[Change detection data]
*** Begin section ***

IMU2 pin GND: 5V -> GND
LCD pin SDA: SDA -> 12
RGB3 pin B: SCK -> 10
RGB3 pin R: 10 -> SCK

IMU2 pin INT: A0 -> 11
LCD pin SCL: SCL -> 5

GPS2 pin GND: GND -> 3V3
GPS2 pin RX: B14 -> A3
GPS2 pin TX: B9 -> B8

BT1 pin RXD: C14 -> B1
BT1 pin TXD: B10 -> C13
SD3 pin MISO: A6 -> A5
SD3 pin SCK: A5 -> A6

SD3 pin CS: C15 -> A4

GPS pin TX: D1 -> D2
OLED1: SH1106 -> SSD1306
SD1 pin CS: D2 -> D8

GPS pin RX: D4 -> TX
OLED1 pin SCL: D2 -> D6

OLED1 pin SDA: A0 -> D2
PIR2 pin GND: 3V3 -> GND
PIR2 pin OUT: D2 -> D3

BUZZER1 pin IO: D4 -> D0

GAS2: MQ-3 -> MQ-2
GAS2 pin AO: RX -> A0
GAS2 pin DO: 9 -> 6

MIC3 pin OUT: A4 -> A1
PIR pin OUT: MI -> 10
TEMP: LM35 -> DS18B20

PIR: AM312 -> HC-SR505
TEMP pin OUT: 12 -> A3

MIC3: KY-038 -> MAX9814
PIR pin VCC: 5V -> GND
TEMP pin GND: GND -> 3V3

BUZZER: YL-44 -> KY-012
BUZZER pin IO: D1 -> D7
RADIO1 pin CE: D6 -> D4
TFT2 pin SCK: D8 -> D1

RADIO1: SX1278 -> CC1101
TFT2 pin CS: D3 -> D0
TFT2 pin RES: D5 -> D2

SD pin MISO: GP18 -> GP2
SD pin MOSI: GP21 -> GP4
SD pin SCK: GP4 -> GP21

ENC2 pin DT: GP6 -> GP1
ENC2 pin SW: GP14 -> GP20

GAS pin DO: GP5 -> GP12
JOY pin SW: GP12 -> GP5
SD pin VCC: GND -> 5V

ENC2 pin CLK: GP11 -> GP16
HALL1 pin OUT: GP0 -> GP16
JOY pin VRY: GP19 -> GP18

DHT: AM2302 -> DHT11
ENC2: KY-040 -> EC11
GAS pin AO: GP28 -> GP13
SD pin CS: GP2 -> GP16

*** End section ***

• Instructions to follow: All that belongs in your answer is the stretch of entries above from the line with "BT1 pin TXD: B10 -> C13" through the line with "SD pin VCC: GND -> 5V", printed exactly.

• Problem solution:
BT1 pin TXD: B10 -> C13
SD3 pin MISO: A6 -> A5
SD3 pin SCK: A5 -> A6

SD3 pin CS: C15 -> A4

GPS pin TX: D1 -> D2
OLED1: SH1106 -> SSD1306
SD1 pin CS: D2 -> D8

GPS pin RX: D4 -> TX
OLED1 pin SCL: D2 -> D6

OLED1 pin SDA: A0 -> D2
PIR2 pin GND: 3V3 -> GND
PIR2 pin OUT: D2 -> D3

BUZZER1 pin IO: D4 -> D0

GAS2: MQ-3 -> MQ-2
GAS2 pin AO: RX -> A0
GAS2 pin DO: 9 -> 6

MIC3 pin OUT: A4 -> A1
PIR pin OUT: MI -> 10
TEMP: LM35 -> DS18B20

PIR: AM312 -> HC-SR505
TEMP pin OUT: 12 -> A3

MIC3: KY-038 -> MAX9814
PIR pin VCC: 5V -> GND
TEMP pin GND: GND -> 3V3

BUZZER: YL-44 -> KY-012
BUZZER pin IO: D1 -> D7
RADIO1 pin CE: D6 -> D4
TFT2 pin SCK: D8 -> D1

RADIO1: SX1278 -> CC1101
TFT2 pin CS: D3 -> D0
TFT2 pin RES: D5 -> D2

SD pin MISO: GP18 -> GP2
SD pin MOSI: GP21 -> GP4
SD pin SCK: GP4 -> GP21

ENC2 pin DT: GP6 -> GP1
ENC2 pin SW: GP14 -> GP20

GAS pin DO: GP5 -> GP12
JOY pin SW: GP12 -> GP5
SD pin VCC: GND -> 5V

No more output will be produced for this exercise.